# [Exercise prompt]
In the entries that follow, locate the line with "RELAY1: 12V-2CH -> 5V-2CH", then restate that line and all later lines exactly as they appear, leaving pictures out.

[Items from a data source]
----
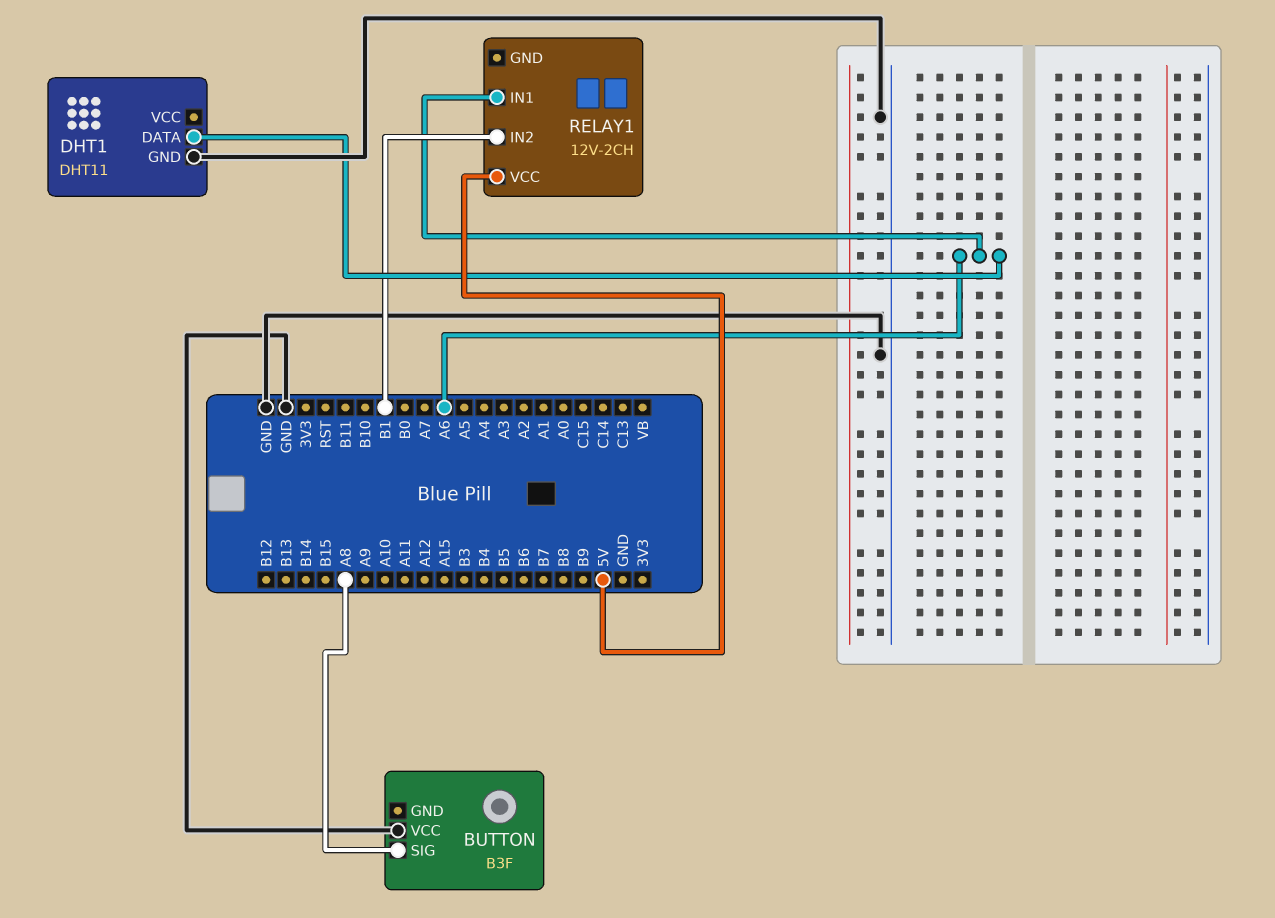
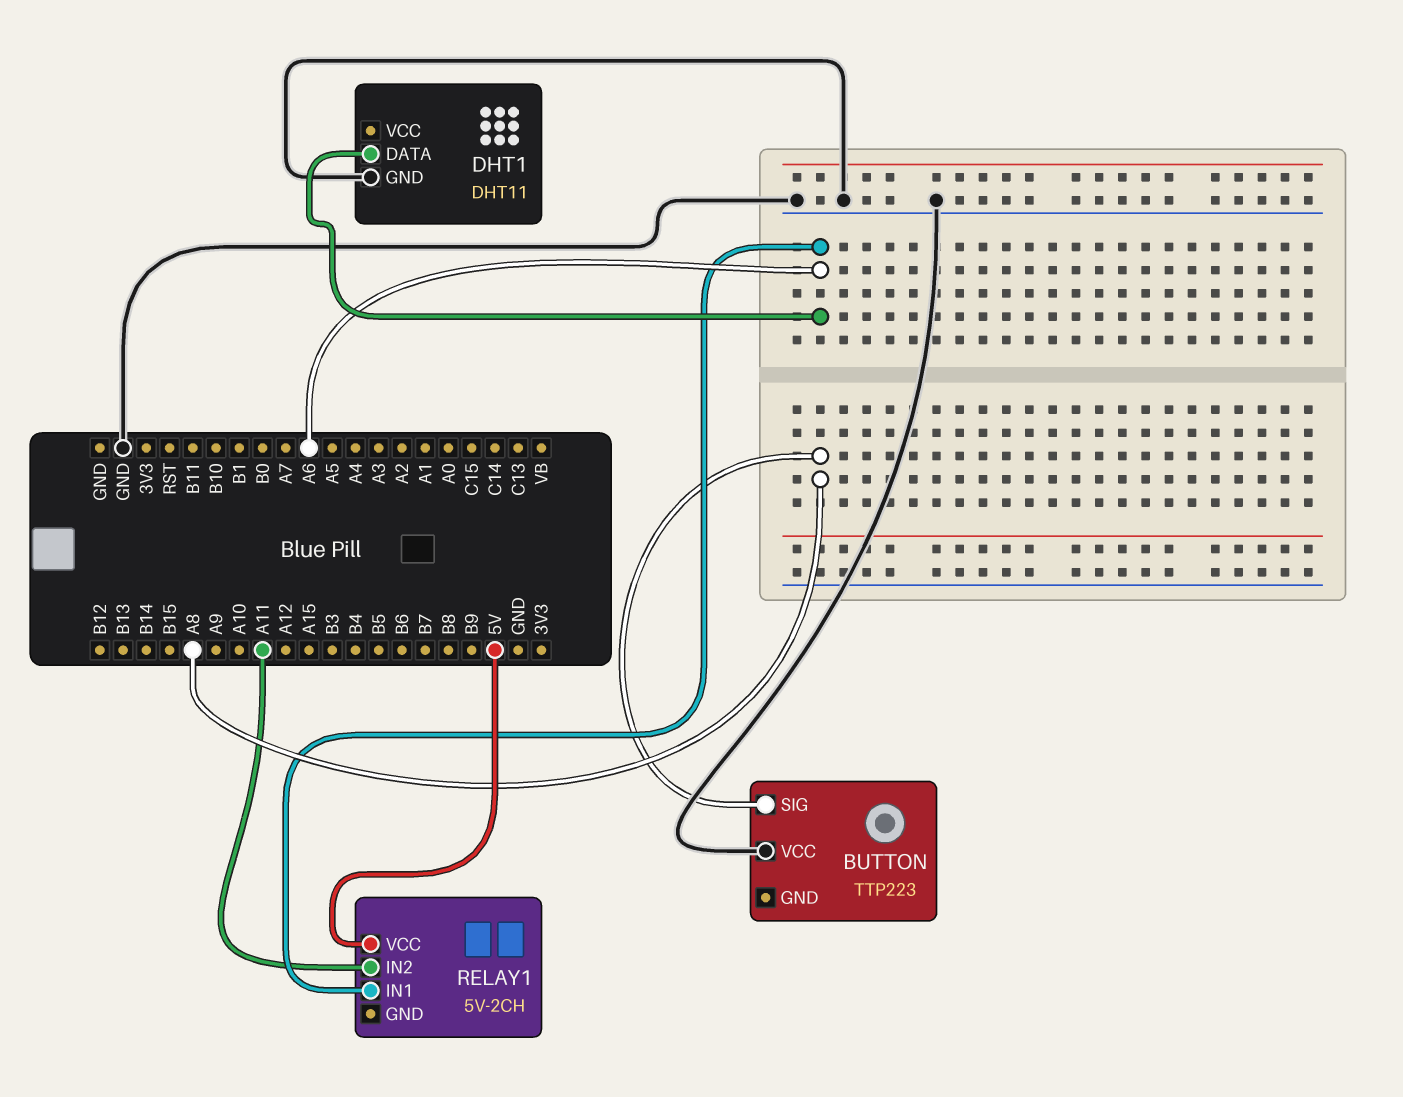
BUTTON: B3F -> TTP223
RELAY1: 12V-2CH -> 5V-2CH
RELAY1 pin IN2: B1 -> A11

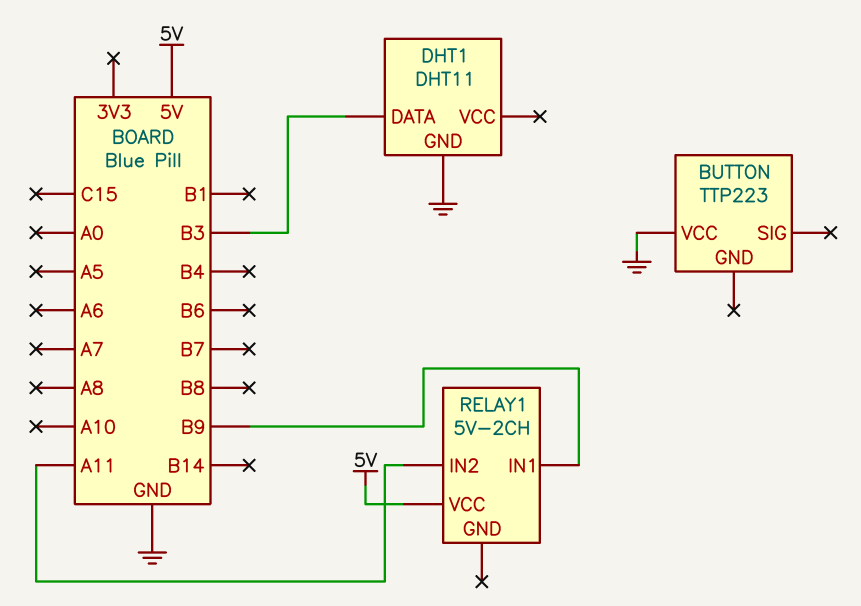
BUTTON pin SIG: A8 -> none
DHT1 pin DATA: A6 -> B3
RELAY1 pin IN1: A6 -> B9

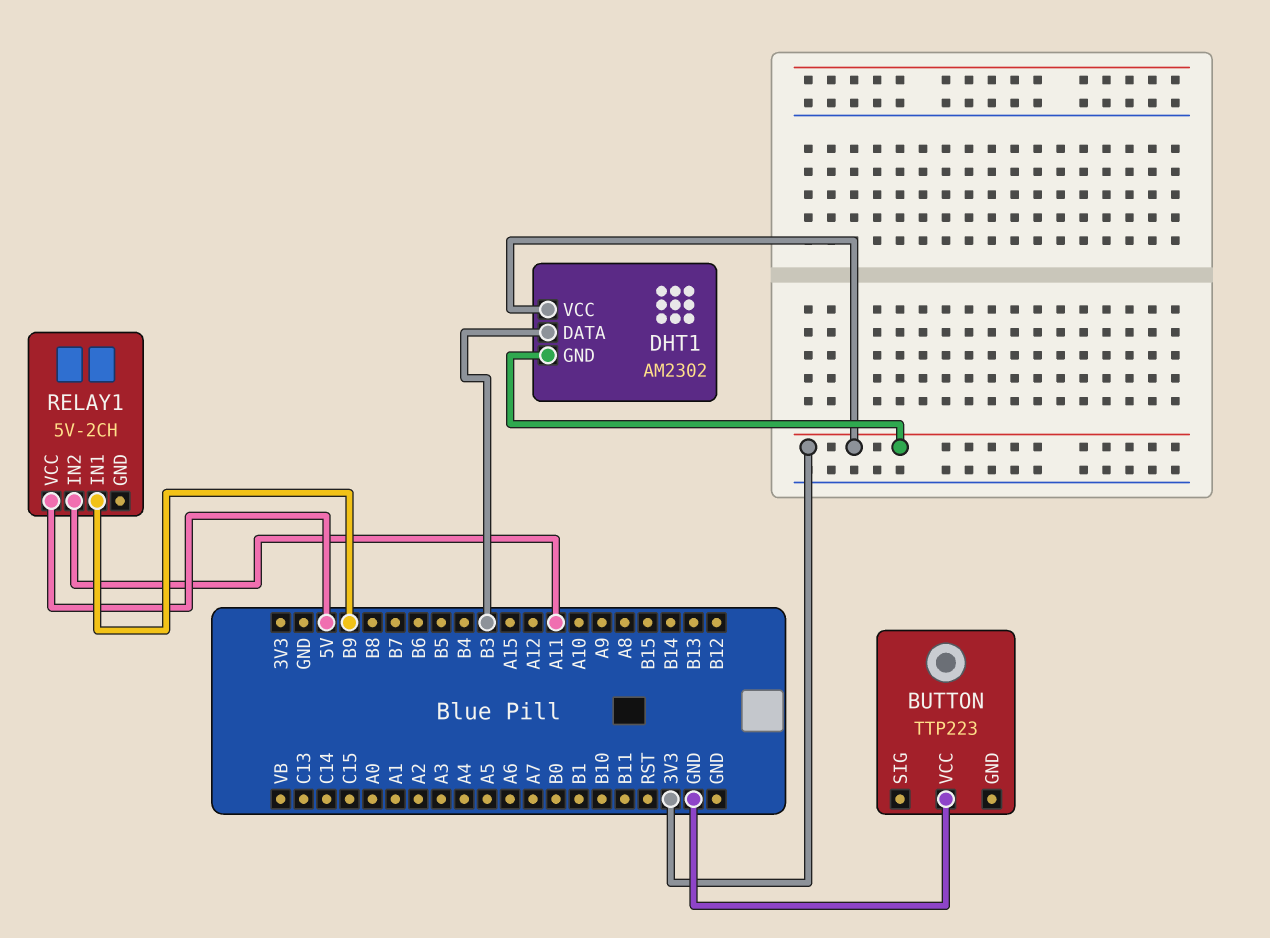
DHT1: DHT11 -> AM2302
DHT1 pin GND: GND -> 3V3
DHT1 pin VCC: none -> 3V3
----
# [Result below]
RELAY1: 12V-2CH -> 5V-2CH
RELAY1 pin IN2: B1 -> A11

BUTTON pin SIG: A8 -> none
DHT1 pin DATA: A6 -> B3
RELAY1 pin IN1: A6 -> B9

DHT1: DHT11 -> AM2302
DHT1 pin GND: GND -> 3V3
DHT1 pin VCC: none -> 3V3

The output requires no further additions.